**Your instructions**
Quote these lines exactly: the one that holds "LED pin SIG: D1 -> D5" and every line after it to the end of the material below. Skip pictures.

**Input**
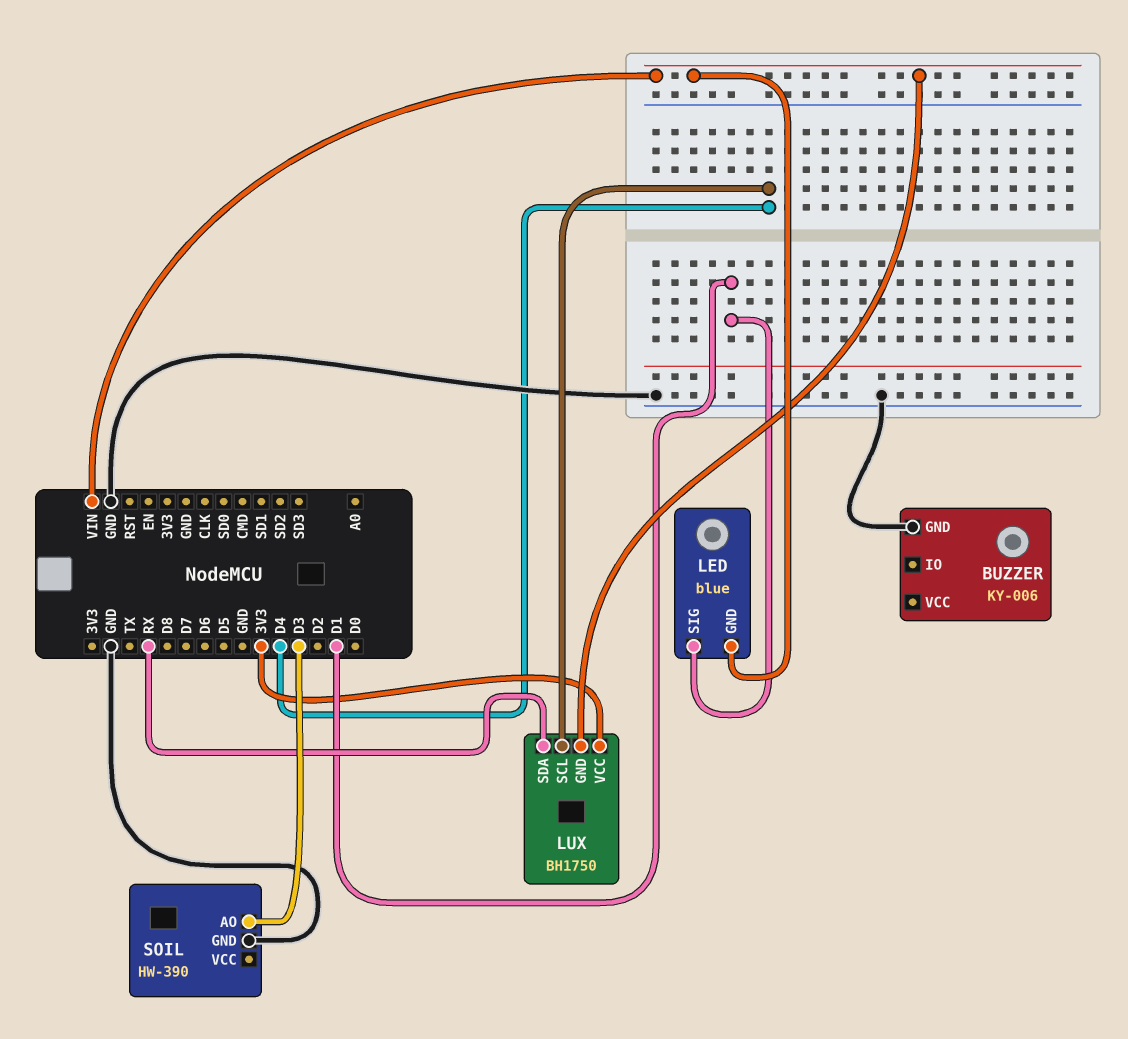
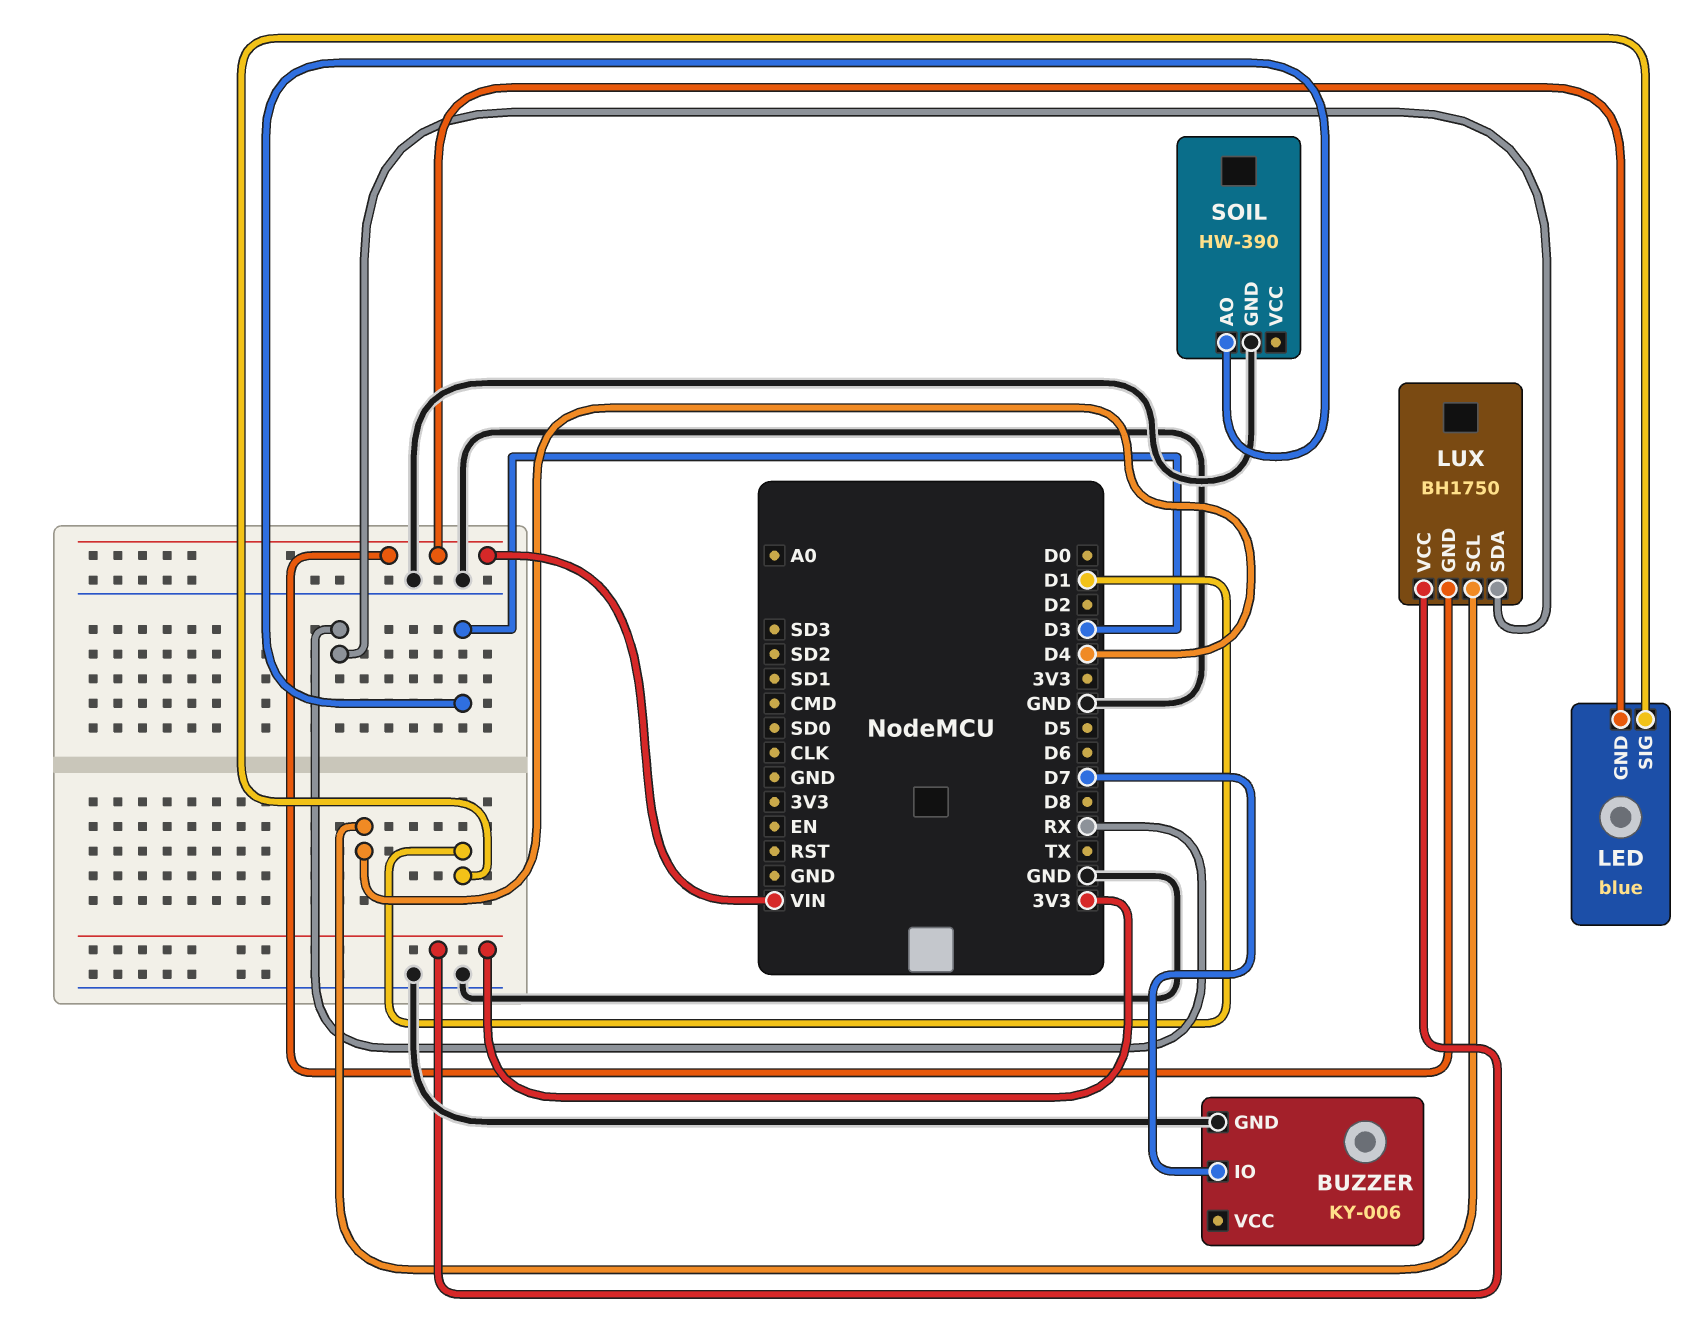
BUZZER pin IO: none -> D7

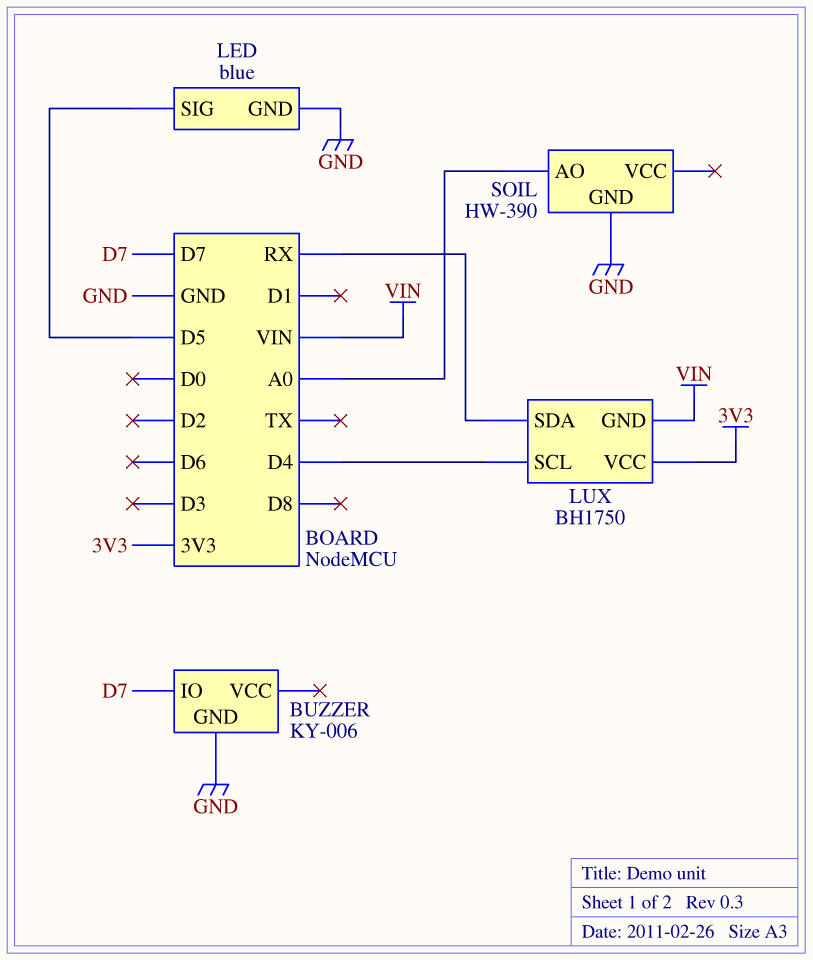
LED pin GND: VIN -> GND
LED pin SIG: D1 -> D5
SOIL pin AO: D3 -> A0

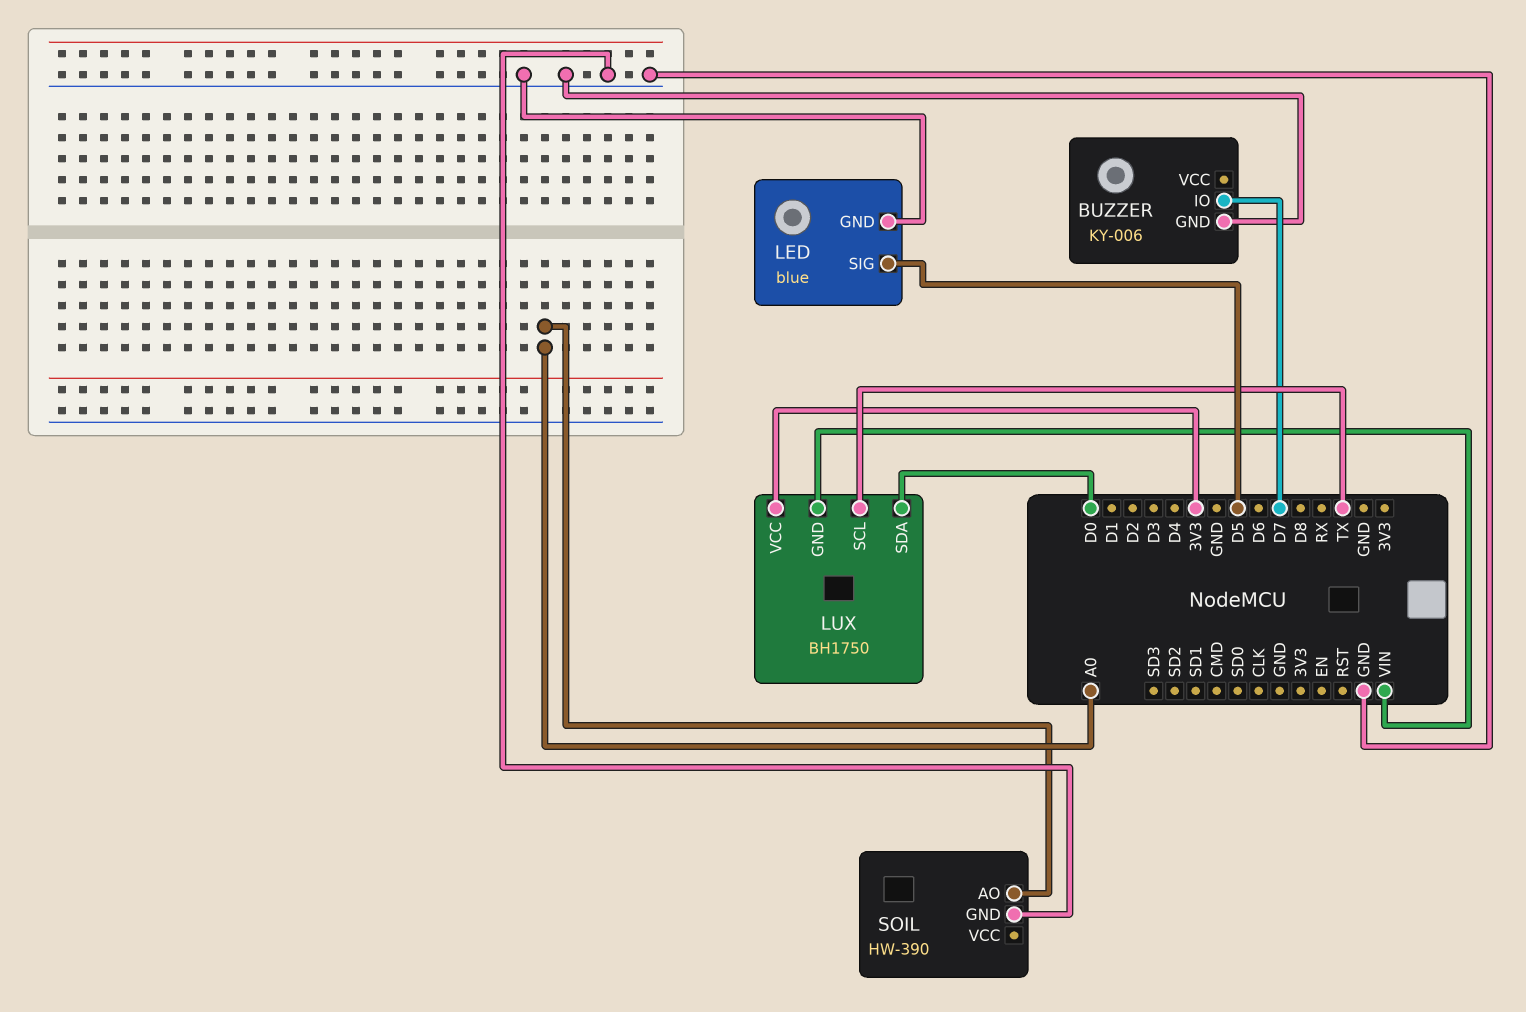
LUX pin SCL: D4 -> TX
LUX pin SDA: RX -> D0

**Answer section**
LED pin SIG: D1 -> D5
SOIL pin AO: D3 -> A0

LUX pin SCL: D4 -> TX
LUX pin SDA: RX -> D0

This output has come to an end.